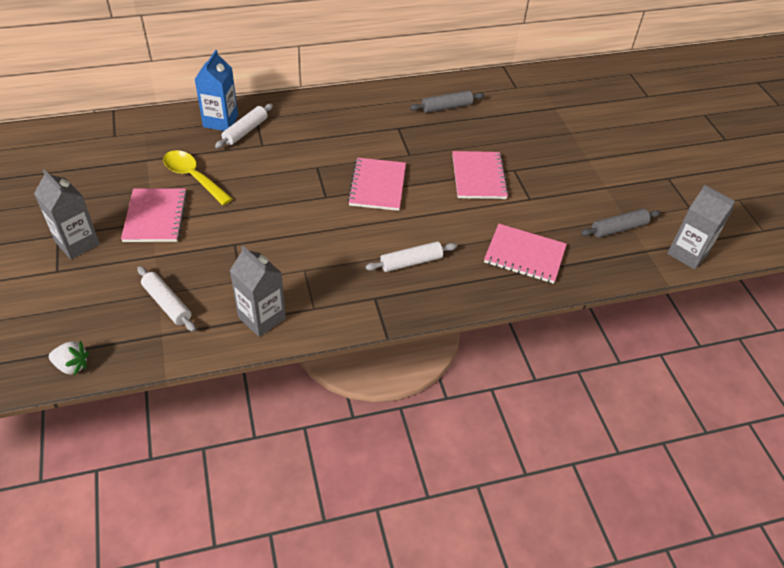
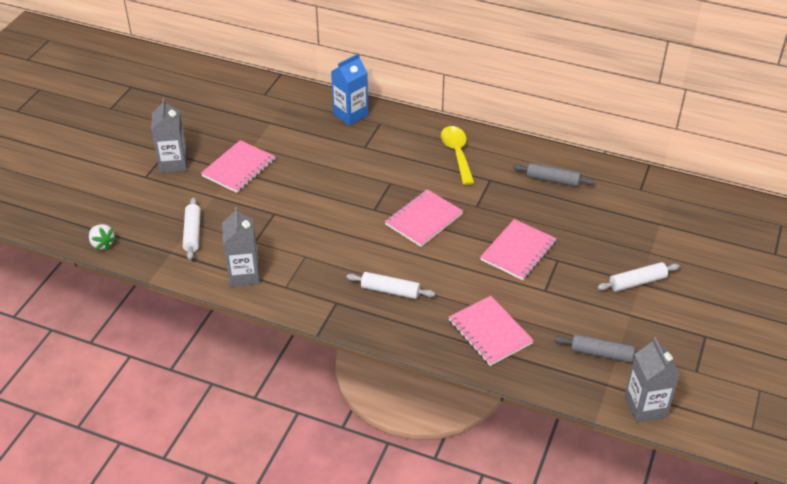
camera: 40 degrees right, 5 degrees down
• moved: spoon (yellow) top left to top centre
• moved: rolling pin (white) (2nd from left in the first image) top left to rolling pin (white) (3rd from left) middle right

§ **EXERCISE PROMPT**:
I would like the material repeated in full and exactly, with its images omitted.

§ **TASK OUTPUT**:
camera: 40 degrees right, 5 degrees down
• moved: spoon (yellow) top left to top centre
• moved: rolling pin (white) (2nd from left in the first image) top left to rolling pin (white) (3rd from left) middle right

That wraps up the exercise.